What you have to do: Please repeat the listing below exactly, but do not include its pictures.

Data provided:
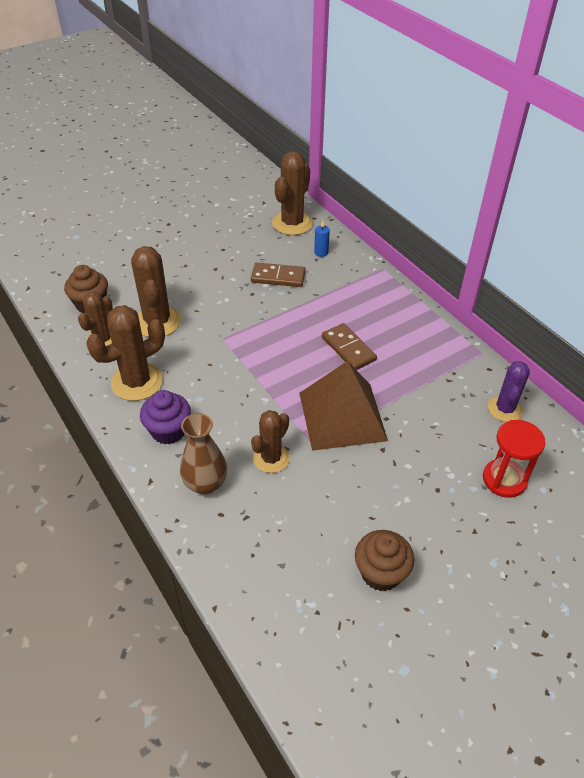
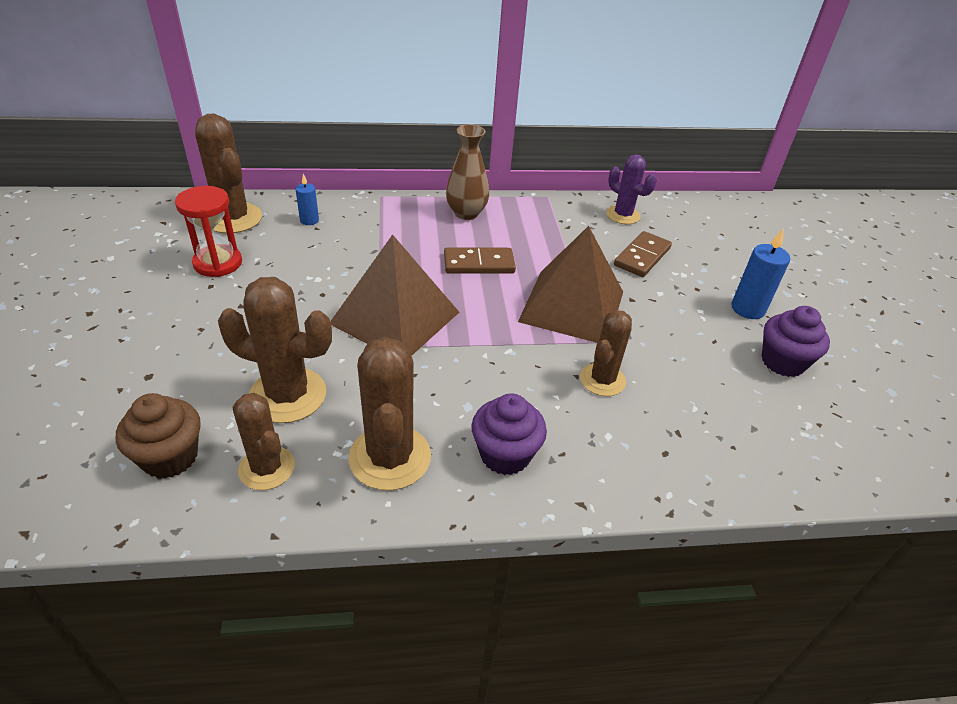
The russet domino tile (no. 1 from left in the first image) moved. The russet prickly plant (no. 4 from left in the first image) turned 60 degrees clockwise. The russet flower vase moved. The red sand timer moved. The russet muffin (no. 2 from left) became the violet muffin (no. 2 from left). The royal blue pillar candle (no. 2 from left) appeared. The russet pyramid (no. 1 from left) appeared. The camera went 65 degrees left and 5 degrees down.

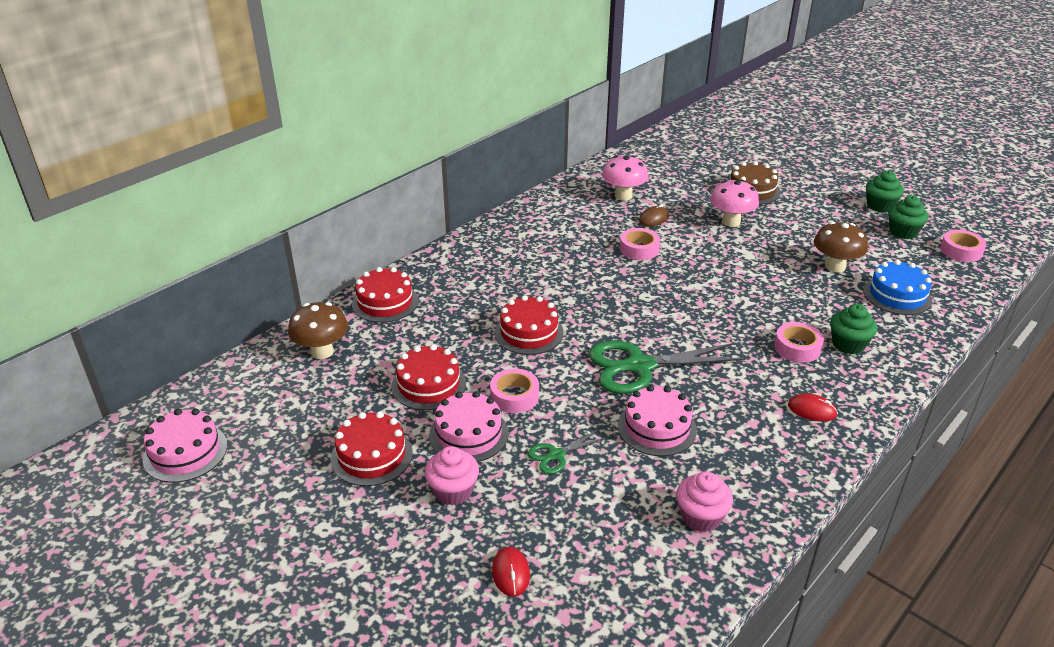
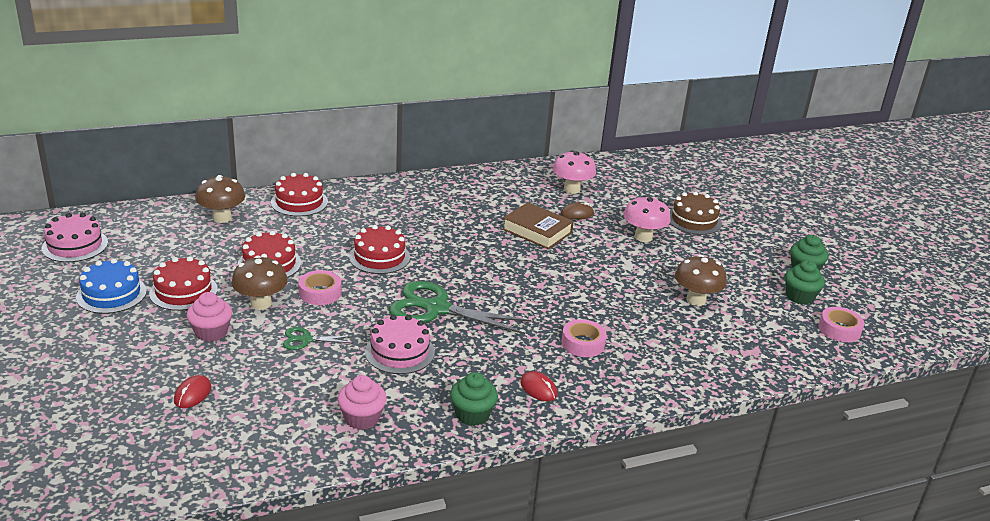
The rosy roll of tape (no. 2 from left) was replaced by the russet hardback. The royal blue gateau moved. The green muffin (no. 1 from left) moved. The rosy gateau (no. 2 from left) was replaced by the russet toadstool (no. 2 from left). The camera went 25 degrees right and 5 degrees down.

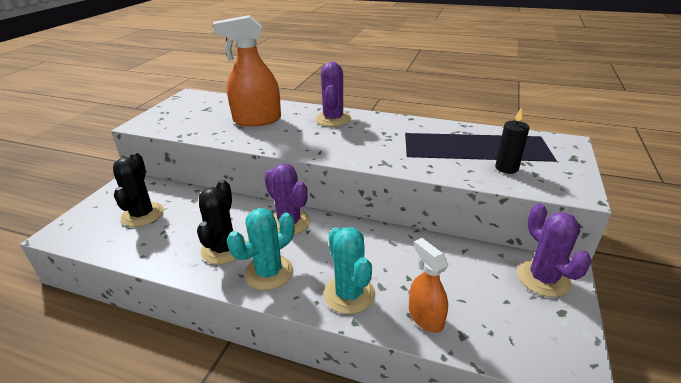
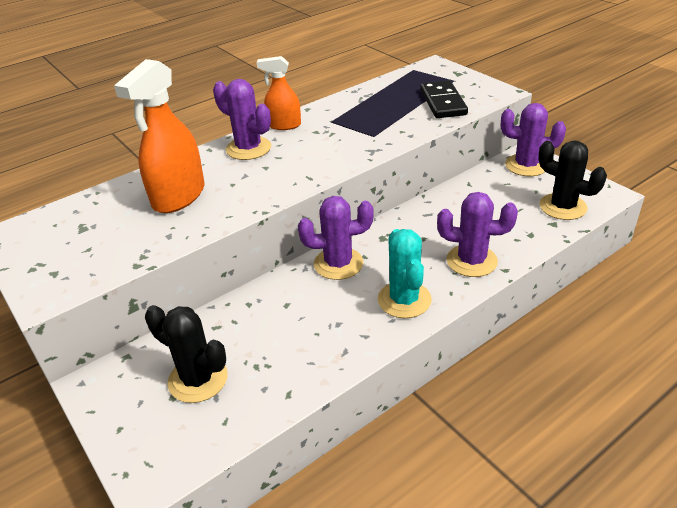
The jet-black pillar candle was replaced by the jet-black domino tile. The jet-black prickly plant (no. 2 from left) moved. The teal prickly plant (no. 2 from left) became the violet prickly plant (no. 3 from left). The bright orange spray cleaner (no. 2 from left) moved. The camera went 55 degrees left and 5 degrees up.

Solution:
The russet domino tile (no. 1 from left in the first image) moved. The russet prickly plant (no. 4 from left in the first image) turned 60 degrees clockwise. The russet flower vase moved. The red sand timer moved. The russet muffin (no. 2 from left) became the violet muffin (no. 2 from left). The royal blue pillar candle (no. 2 from left) appeared. The russet pyramid (no. 1 from left) appeared. The camera went 65 degrees left and 5 degrees down.

The rosy roll of tape (no. 2 from left) was replaced by the russet hardback. The royal blue gateau moved. The green muffin (no. 1 from left) moved. The rosy gateau (no. 2 from left) was replaced by the russet toadstool (no. 2 from left). The camera went 25 degrees right and 5 degrees down.

The jet-black pillar candle was replaced by the jet-black domino tile. The jet-black prickly plant (no. 2 from left) moved. The teal prickly plant (no. 2 from left) became the violet prickly plant (no. 3 from left). The bright orange spray cleaner (no. 2 from left) moved. The camera went 55 degrees left and 5 degrees up.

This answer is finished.